▶ _EXERCISE DESCRIPTION_: From the entries below, retype only the lines from the one with "IC1: XNOR 74HC266" through the one with "R5: 1.5k (IN2, W3) -> 1.5k (AGND, IN2)", exactly as written.

▶ _MATERIAL SHOWN_:
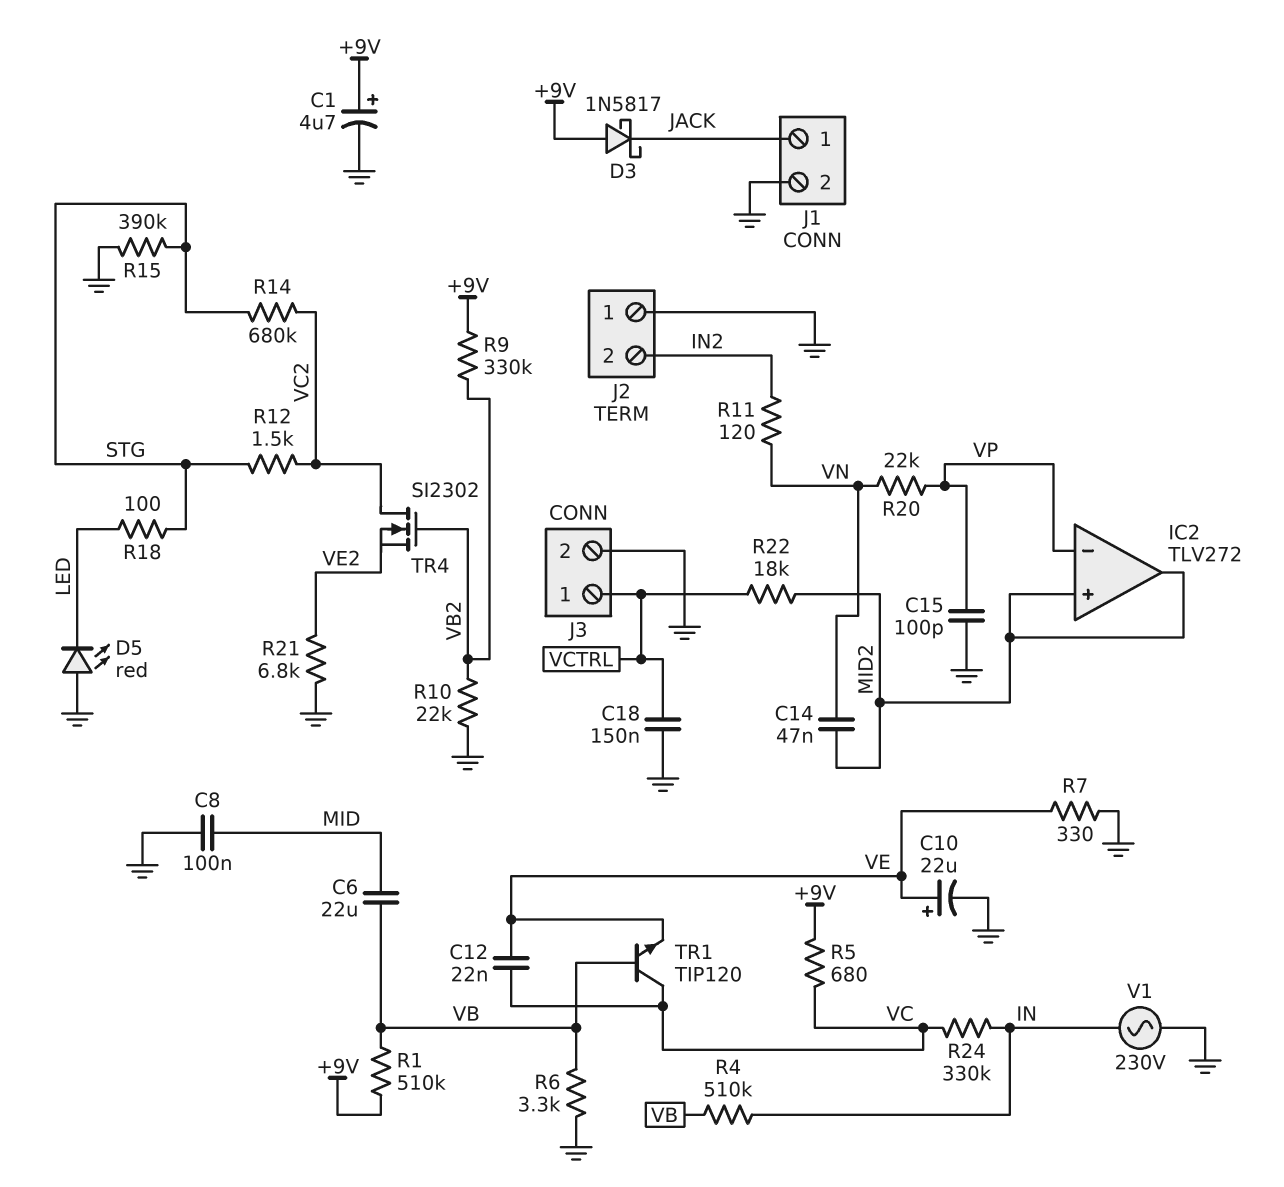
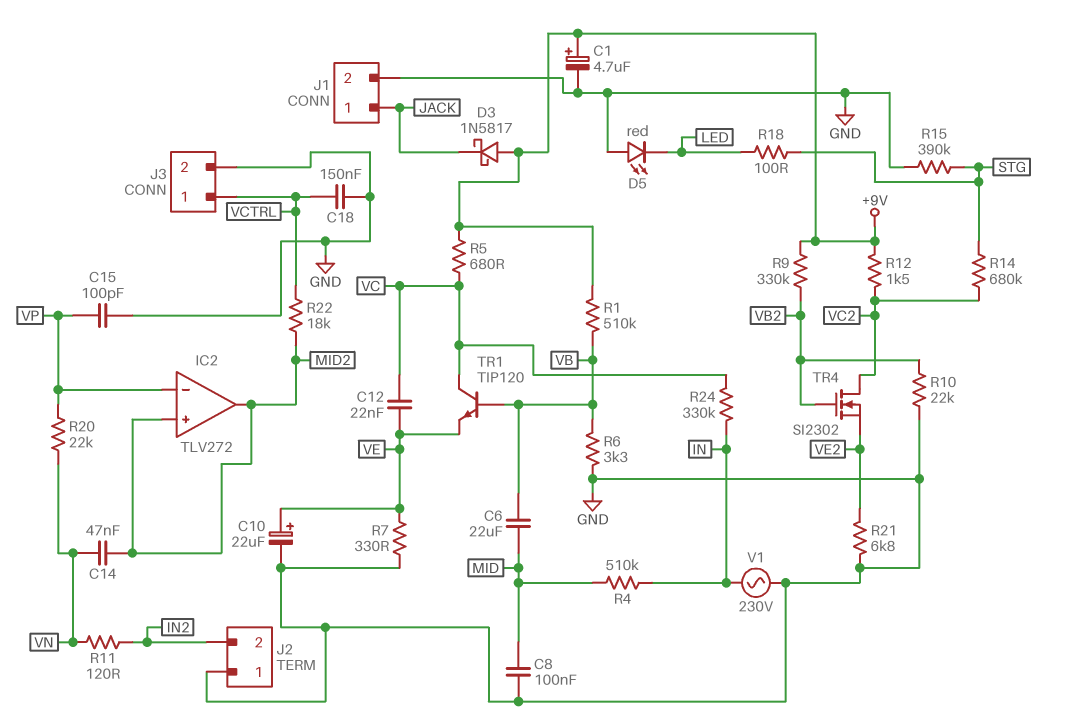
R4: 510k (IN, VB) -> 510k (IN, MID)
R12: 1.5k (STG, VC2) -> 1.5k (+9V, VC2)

...

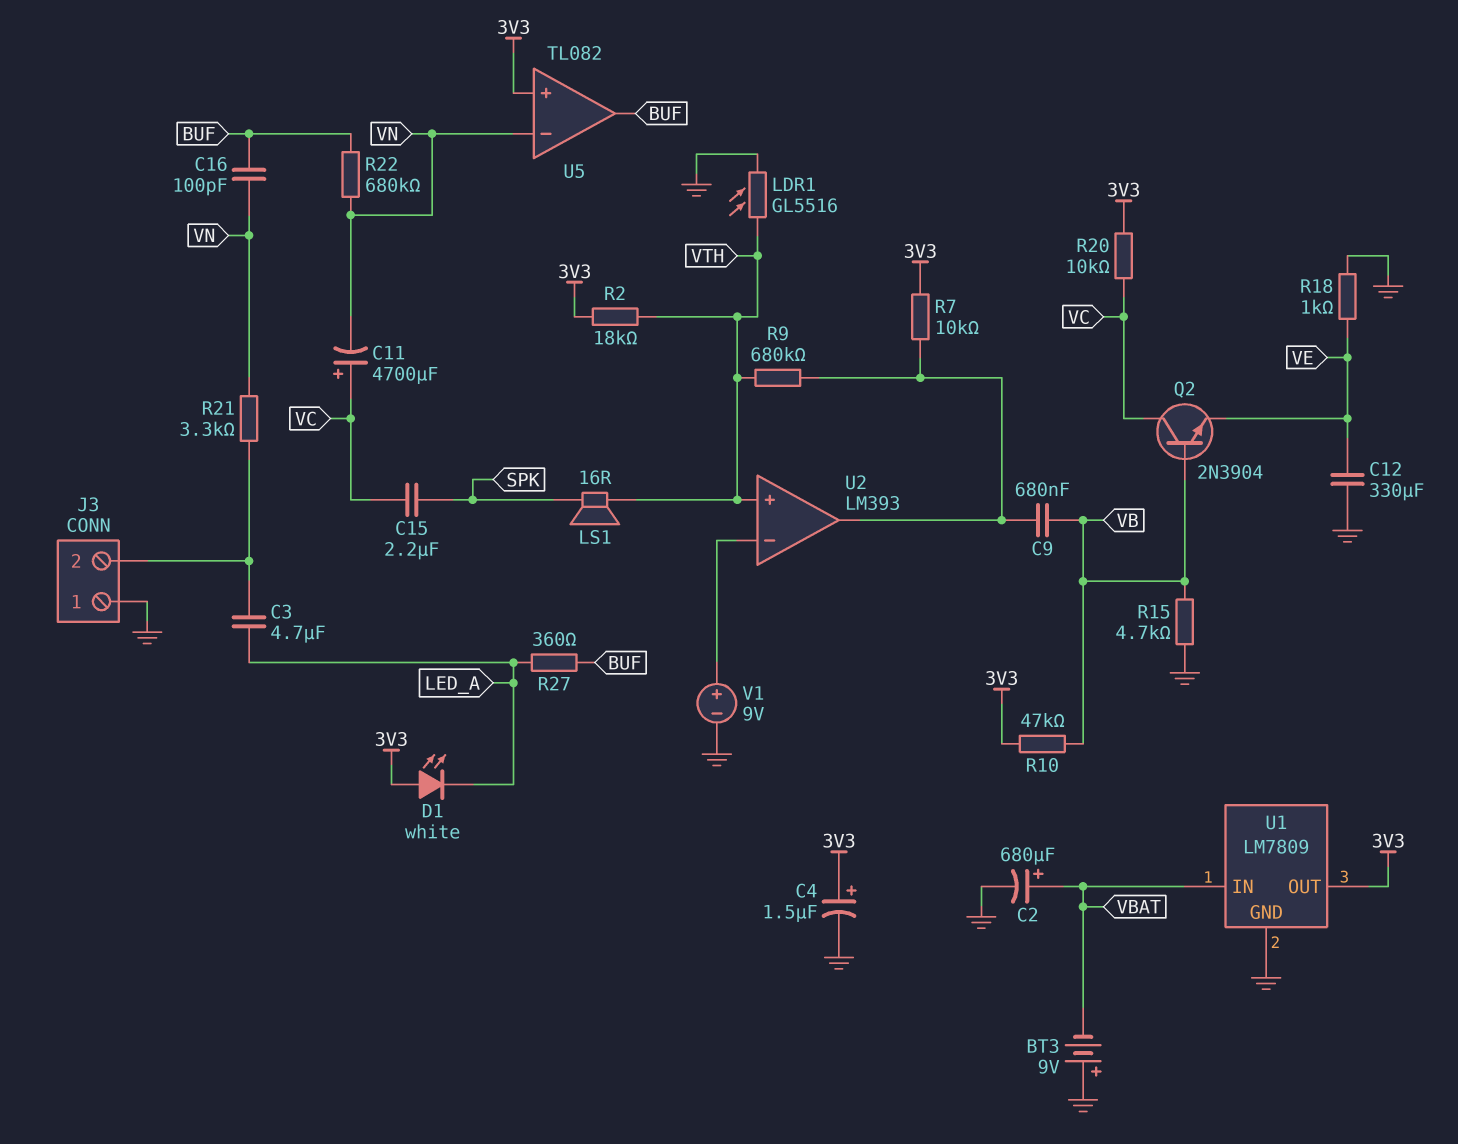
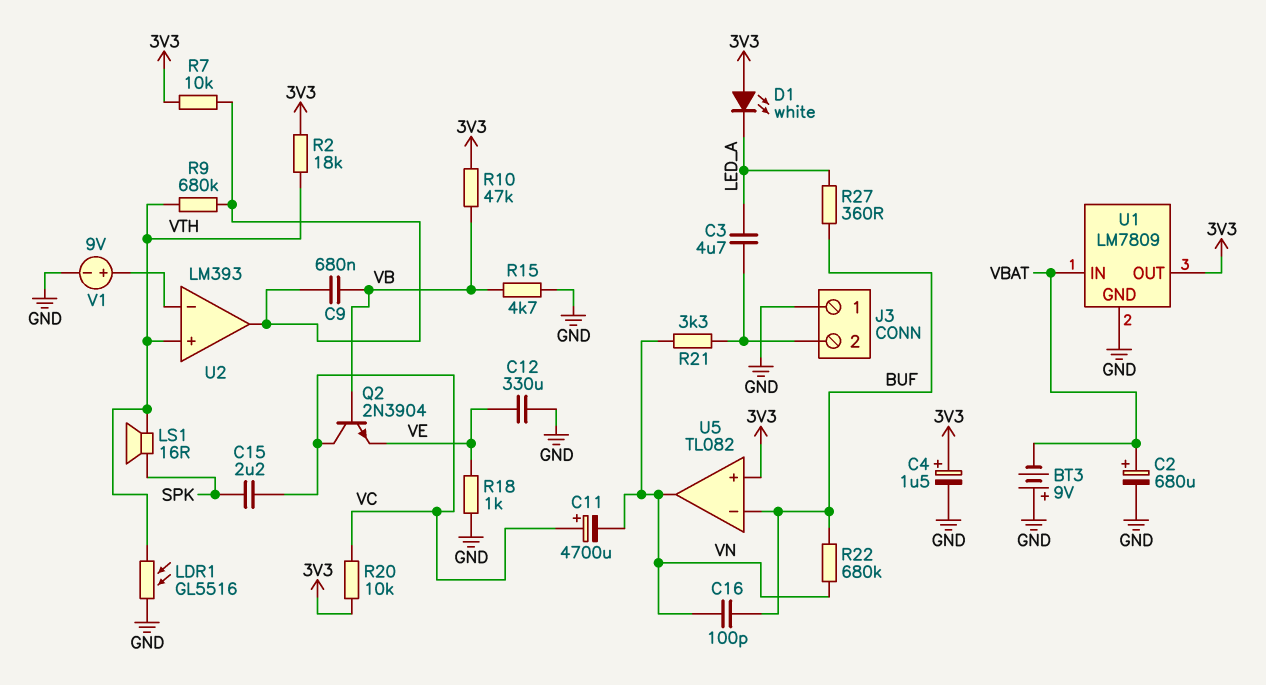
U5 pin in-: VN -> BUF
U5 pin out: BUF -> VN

==

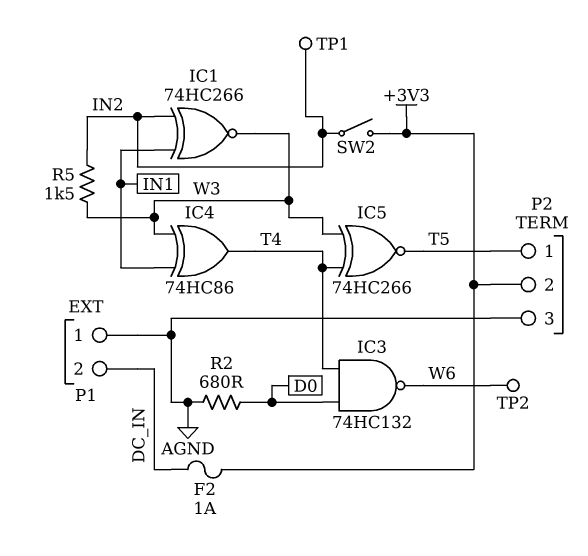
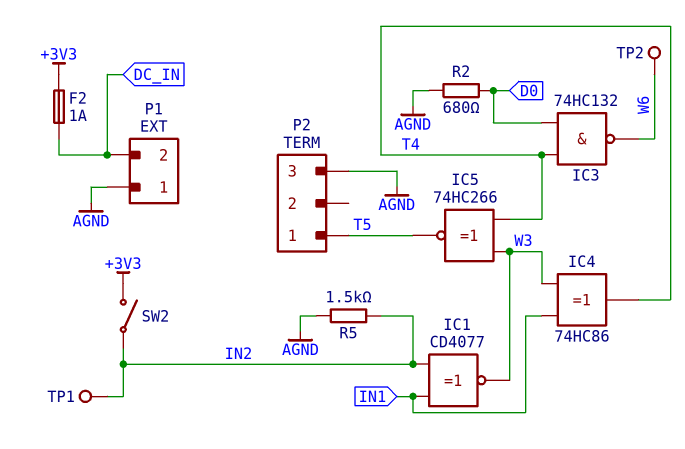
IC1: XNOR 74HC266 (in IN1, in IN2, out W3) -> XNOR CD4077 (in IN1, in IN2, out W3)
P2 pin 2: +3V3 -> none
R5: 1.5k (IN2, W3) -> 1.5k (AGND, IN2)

▶ _OUTPUT OF THE EXERCISE_:
IC1: XNOR 74HC266 (in IN1, in IN2, out W3) -> XNOR CD4077 (in IN1, in IN2, out W3)
P2 pin 2: +3V3 -> none
R5: 1.5k (IN2, W3) -> 1.5k (AGND, IN2)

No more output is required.